WHAT YOU HAVE TO DO ▸ A verbatim copy of all the data is required, minus any images.

DATA PROVIDED ▸

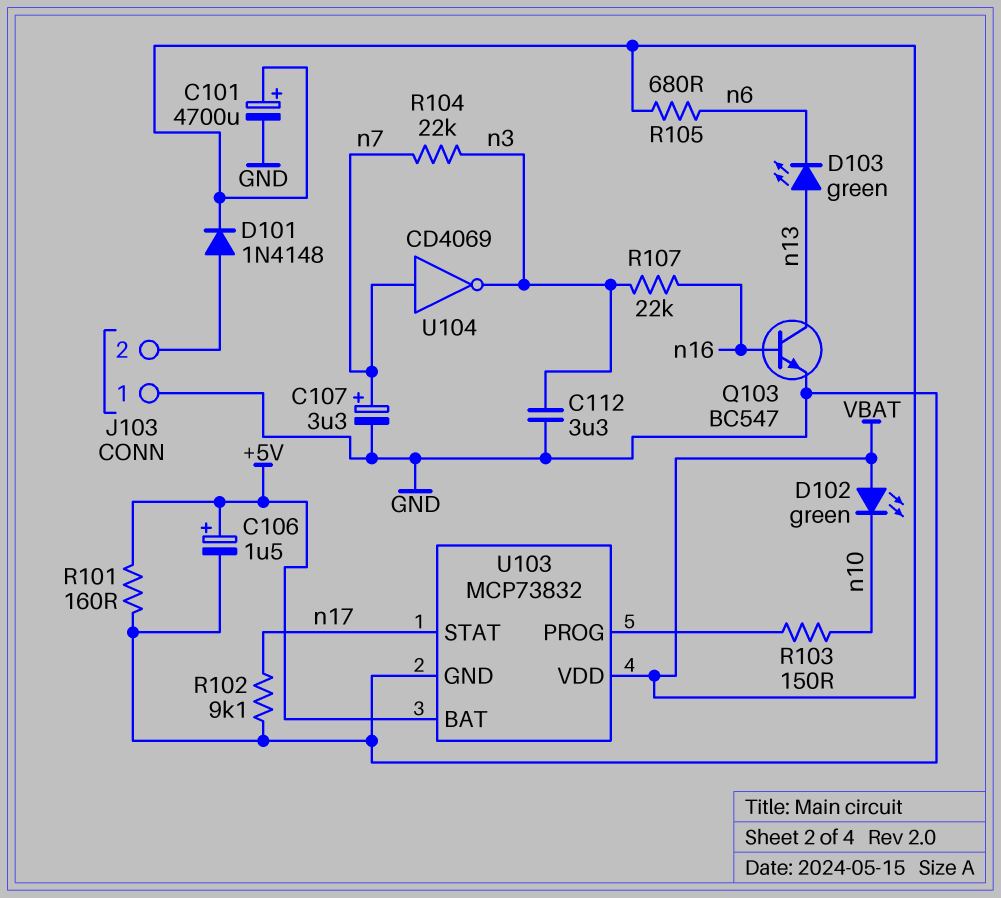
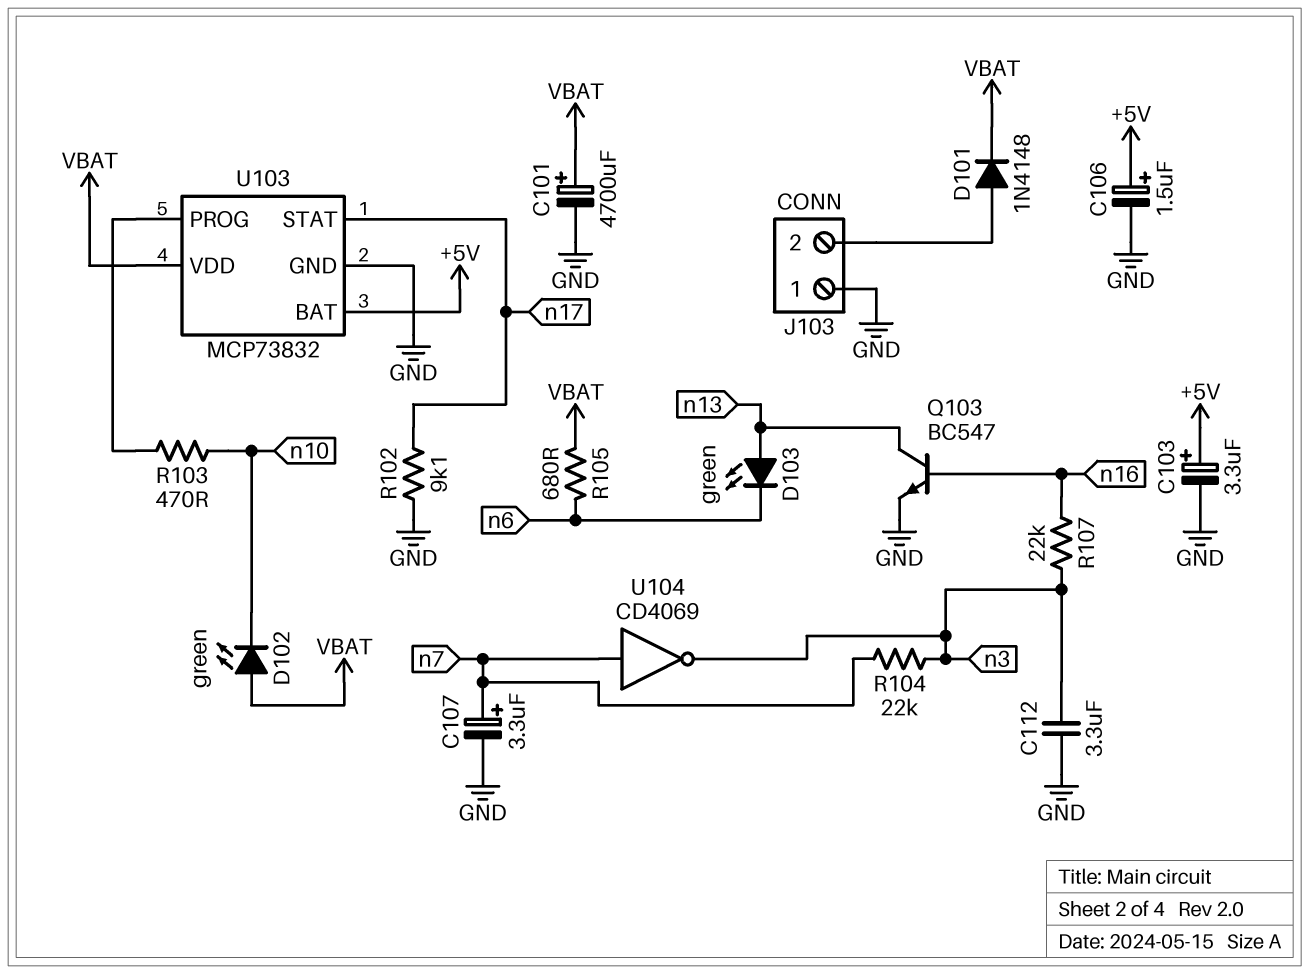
C103: none -> 3.3uF (plus +5V, minus GND)
R101: 160 (+5V, GND) -> none
R103: 150 (U103/PROG, n10) -> 470 (U103/PROG, n10)

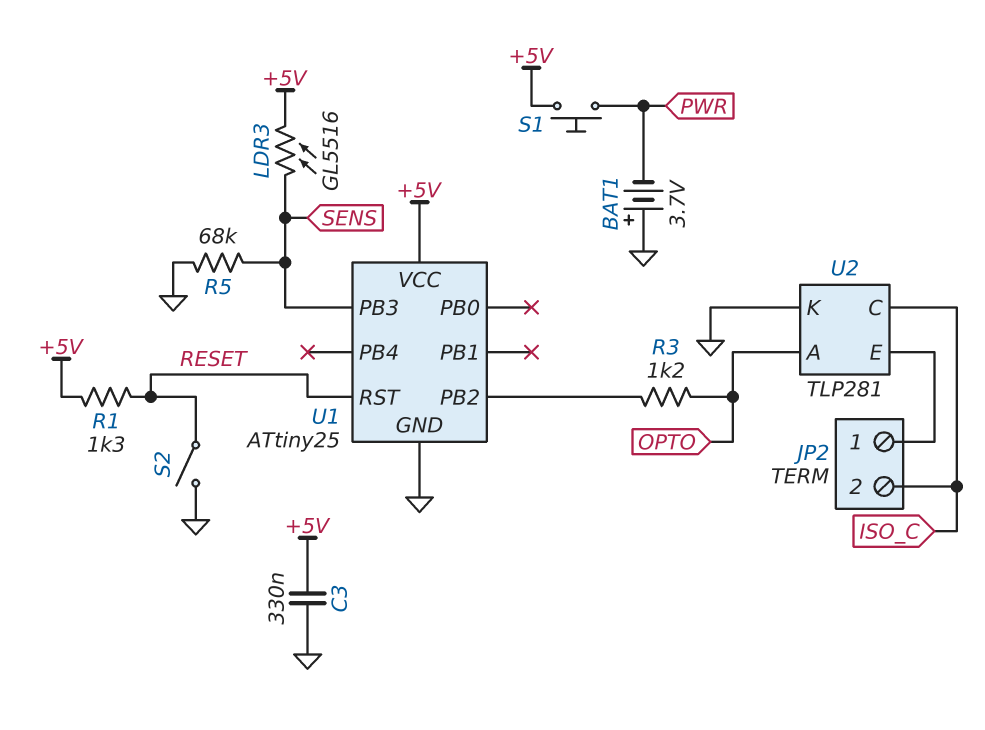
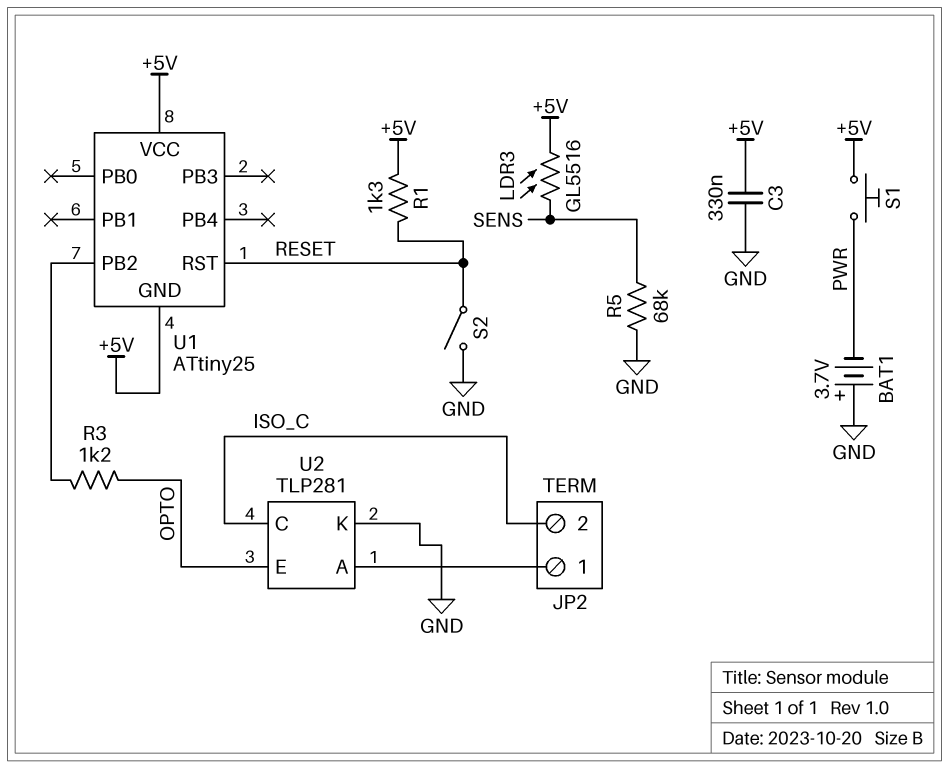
U1 pin GND: GND -> +5V
U1 pin PB3: SENS -> none
U2 pin A: OPTO -> JP2/1
U2 pin E: JP2/1 -> OPTO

ANSWER SPACE ▸
C103: none -> 3.3uF (plus +5V, minus GND)
R101: 160 (+5V, GND) -> none
R103: 150 (U103/PROG, n10) -> 470 (U103/PROG, n10)

U1 pin GND: GND -> +5V
U1 pin PB3: SENS -> none
U2 pin A: OPTO -> JP2/1
U2 pin E: JP2/1 -> OPTO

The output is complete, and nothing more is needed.